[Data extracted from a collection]
▼

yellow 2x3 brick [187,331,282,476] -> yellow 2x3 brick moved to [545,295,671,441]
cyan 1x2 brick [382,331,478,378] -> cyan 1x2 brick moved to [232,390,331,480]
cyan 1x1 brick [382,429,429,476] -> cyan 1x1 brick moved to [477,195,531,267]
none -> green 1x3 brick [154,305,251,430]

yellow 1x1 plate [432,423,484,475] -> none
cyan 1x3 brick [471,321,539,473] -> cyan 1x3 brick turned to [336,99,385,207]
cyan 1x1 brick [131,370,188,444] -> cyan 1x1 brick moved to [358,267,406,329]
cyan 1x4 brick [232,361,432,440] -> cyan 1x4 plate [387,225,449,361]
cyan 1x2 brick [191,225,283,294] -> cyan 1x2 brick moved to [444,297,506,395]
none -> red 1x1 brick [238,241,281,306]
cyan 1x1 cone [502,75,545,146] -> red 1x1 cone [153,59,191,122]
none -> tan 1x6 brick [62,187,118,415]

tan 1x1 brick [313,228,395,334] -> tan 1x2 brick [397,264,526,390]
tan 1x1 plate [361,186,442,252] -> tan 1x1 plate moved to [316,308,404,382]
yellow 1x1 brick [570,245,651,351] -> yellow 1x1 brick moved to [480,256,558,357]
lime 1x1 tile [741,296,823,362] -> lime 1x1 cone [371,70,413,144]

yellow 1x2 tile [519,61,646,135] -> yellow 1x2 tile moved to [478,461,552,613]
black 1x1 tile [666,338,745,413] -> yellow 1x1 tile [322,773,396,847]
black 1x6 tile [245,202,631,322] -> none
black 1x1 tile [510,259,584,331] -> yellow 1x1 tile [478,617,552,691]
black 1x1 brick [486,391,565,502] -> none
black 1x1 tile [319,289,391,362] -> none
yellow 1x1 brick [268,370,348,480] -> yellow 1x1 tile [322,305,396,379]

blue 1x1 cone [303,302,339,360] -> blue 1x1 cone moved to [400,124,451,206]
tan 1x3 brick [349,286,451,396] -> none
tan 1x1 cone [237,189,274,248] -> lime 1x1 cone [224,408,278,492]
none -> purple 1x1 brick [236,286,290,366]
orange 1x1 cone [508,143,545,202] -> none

▲

• Work task
Nothing should appear in the output except the lines from the one with "cyan 1x1 cone" through the end of the records above, copied exactly.

• Exercise response
cyan 1x1 cone [502,75,545,146] -> red 1x1 cone [153,59,191,122]
none -> tan 1x6 brick [62,187,118,415]

tan 1x1 brick [313,228,395,334] -> tan 1x2 brick [397,264,526,390]
tan 1x1 plate [361,186,442,252] -> tan 1x1 plate moved to [316,308,404,382]
yellow 1x1 brick [570,245,651,351] -> yellow 1x1 brick moved to [480,256,558,357]
lime 1x1 tile [741,296,823,362] -> lime 1x1 cone [371,70,413,144]

yellow 1x2 tile [519,61,646,135] -> yellow 1x2 tile moved to [478,461,552,613]
black 1x1 tile [666,338,745,413] -> yellow 1x1 tile [322,773,396,847]
black 1x6 tile [245,202,631,322] -> none
black 1x1 tile [510,259,584,331] -> yellow 1x1 tile [478,617,552,691]
black 1x1 brick [486,391,565,502] -> none
black 1x1 tile [319,289,391,362] -> none
yellow 1x1 brick [268,370,348,480] -> yellow 1x1 tile [322,305,396,379]

blue 1x1 cone [303,302,339,360] -> blue 1x1 cone moved to [400,124,451,206]
tan 1x3 brick [349,286,451,396] -> none
tan 1x1 cone [237,189,274,248] -> lime 1x1 cone [224,408,278,492]
none -> purple 1x1 brick [236,286,290,366]
orange 1x1 cone [508,143,545,202] -> none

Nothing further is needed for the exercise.